:: What is needed ::
When the string "blue" occurs in a line of the listing below, return that line.

:: Entries shown ::

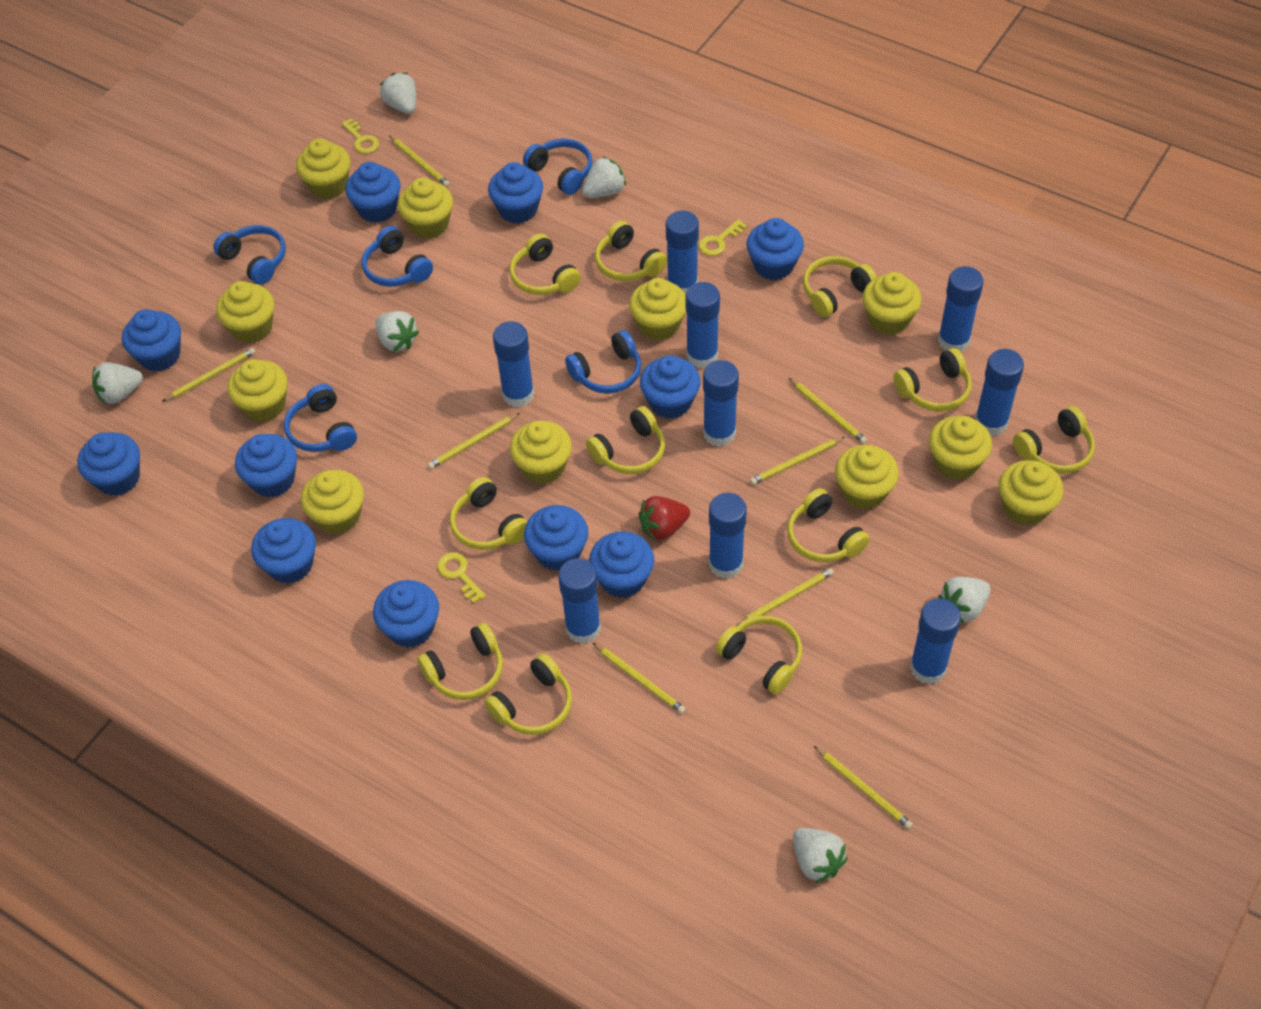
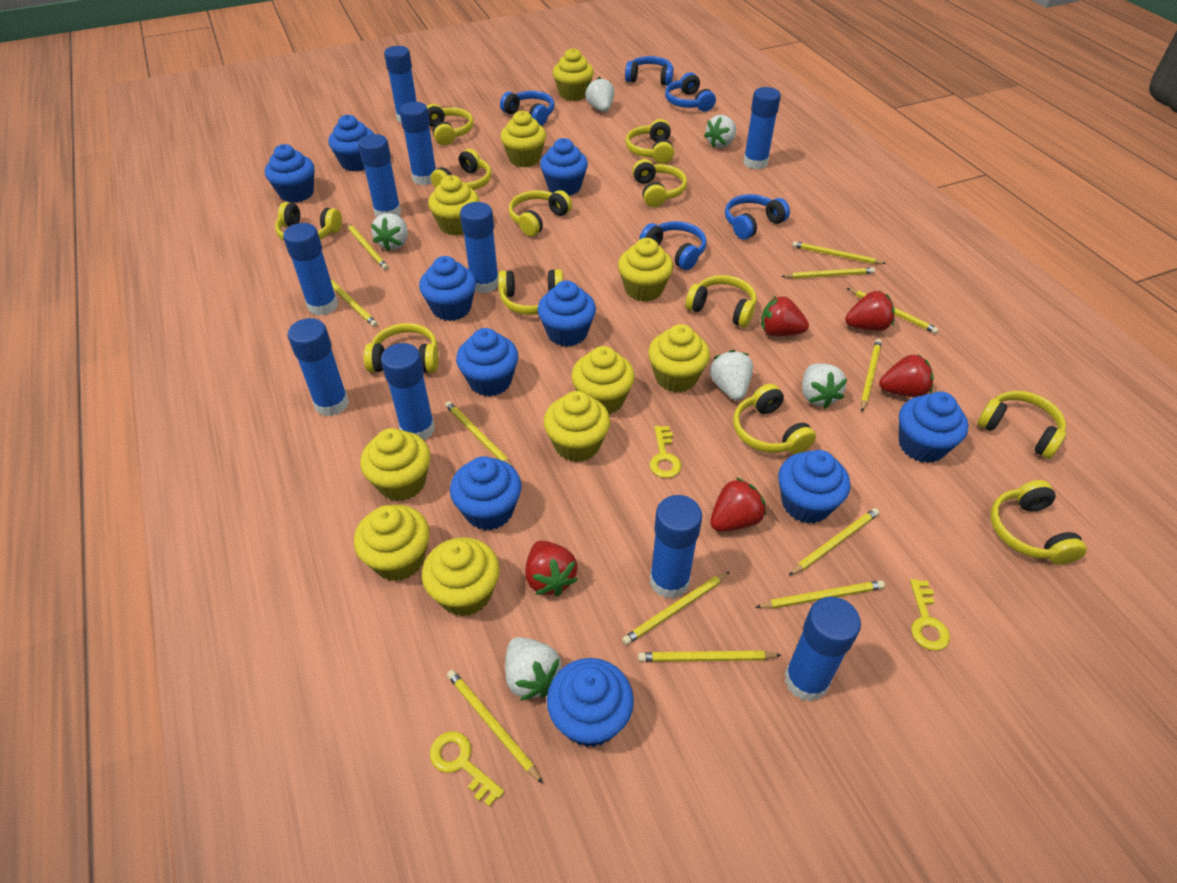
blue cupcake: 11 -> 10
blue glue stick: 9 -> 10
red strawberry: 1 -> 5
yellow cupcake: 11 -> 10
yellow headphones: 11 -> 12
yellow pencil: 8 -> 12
---
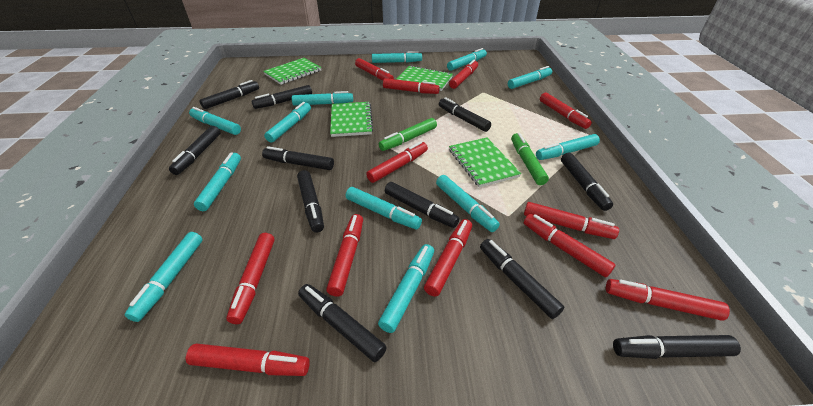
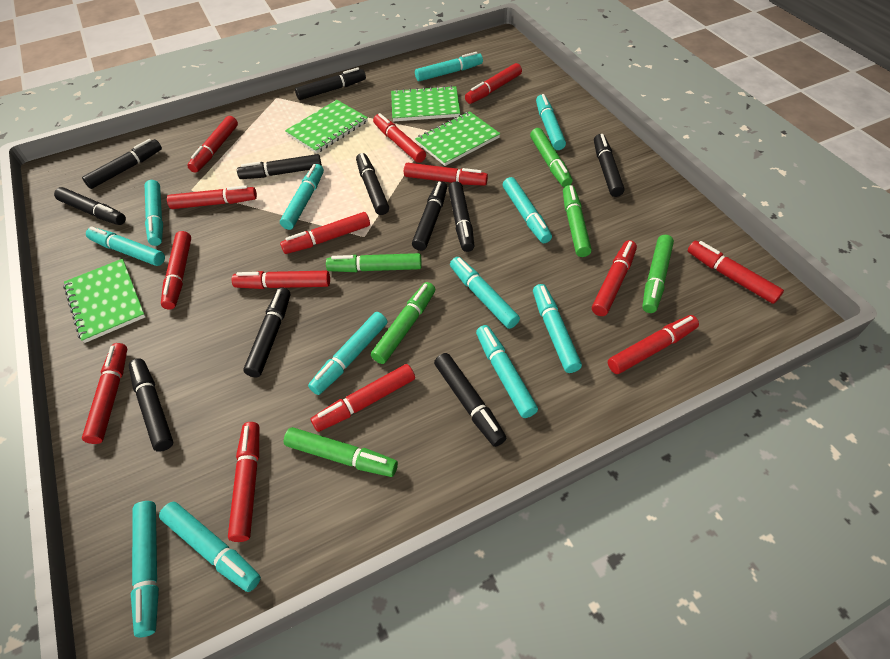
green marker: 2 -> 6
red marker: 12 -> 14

:: Problem solution ::
blue cupcake: 11 -> 10
blue glue stick: 9 -> 10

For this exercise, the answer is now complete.